►

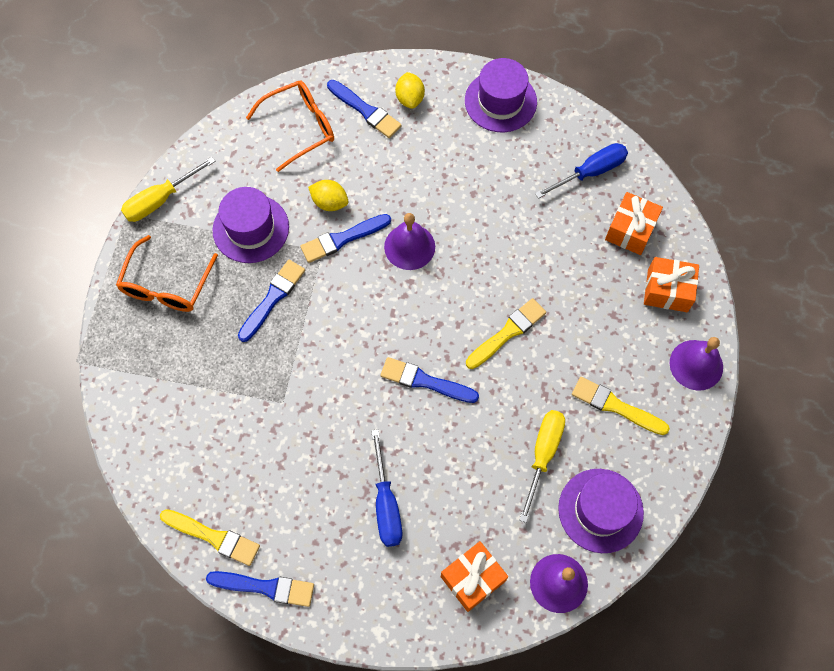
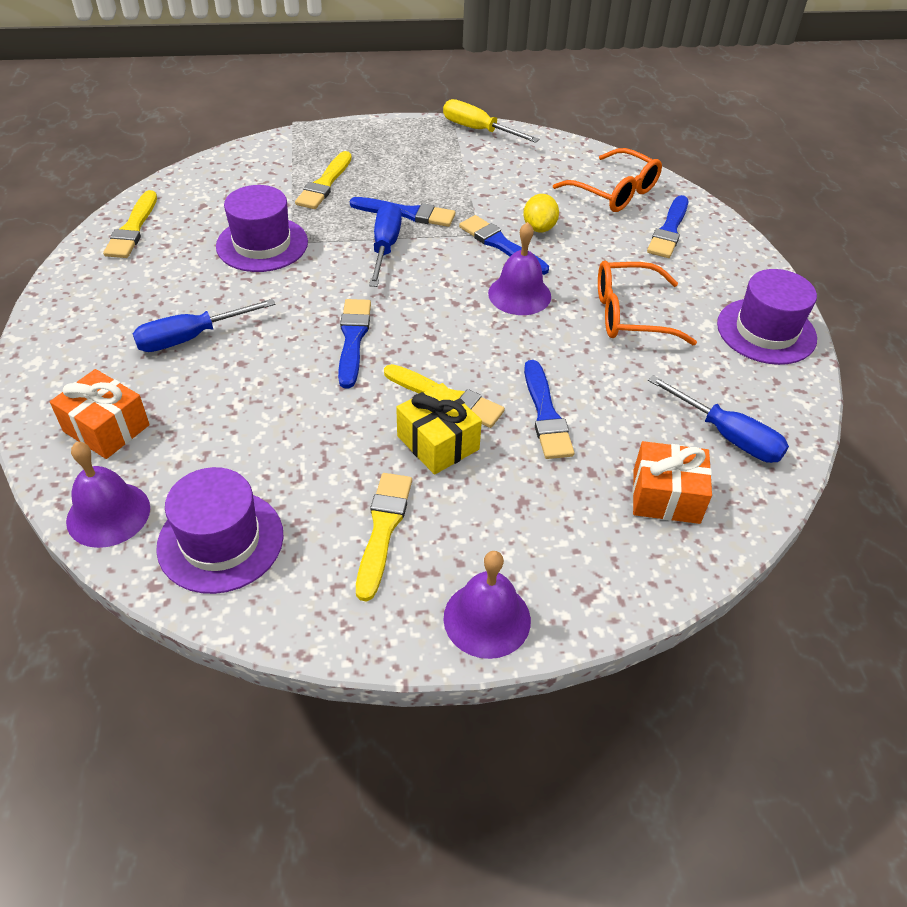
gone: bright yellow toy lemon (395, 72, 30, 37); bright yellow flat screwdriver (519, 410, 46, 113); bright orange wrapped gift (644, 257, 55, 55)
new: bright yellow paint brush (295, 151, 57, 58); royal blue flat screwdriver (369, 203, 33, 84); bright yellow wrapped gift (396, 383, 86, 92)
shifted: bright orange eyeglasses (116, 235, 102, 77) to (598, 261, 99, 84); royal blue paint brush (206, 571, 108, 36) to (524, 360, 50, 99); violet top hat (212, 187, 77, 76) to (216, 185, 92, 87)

◄

* [Task brief]
Show the lines above that have the word "screwdriver".

* [Written response]
gone: bright yellow toy lemon (395, 72, 30, 37); bright yellow flat screwdriver (519, 410, 46, 113); bright orange wrapped gift (644, 257, 55, 55)
new: bright yellow paint brush (295, 151, 57, 58); royal blue flat screwdriver (369, 203, 33, 84); bright yellow wrapped gift (396, 383, 86, 92)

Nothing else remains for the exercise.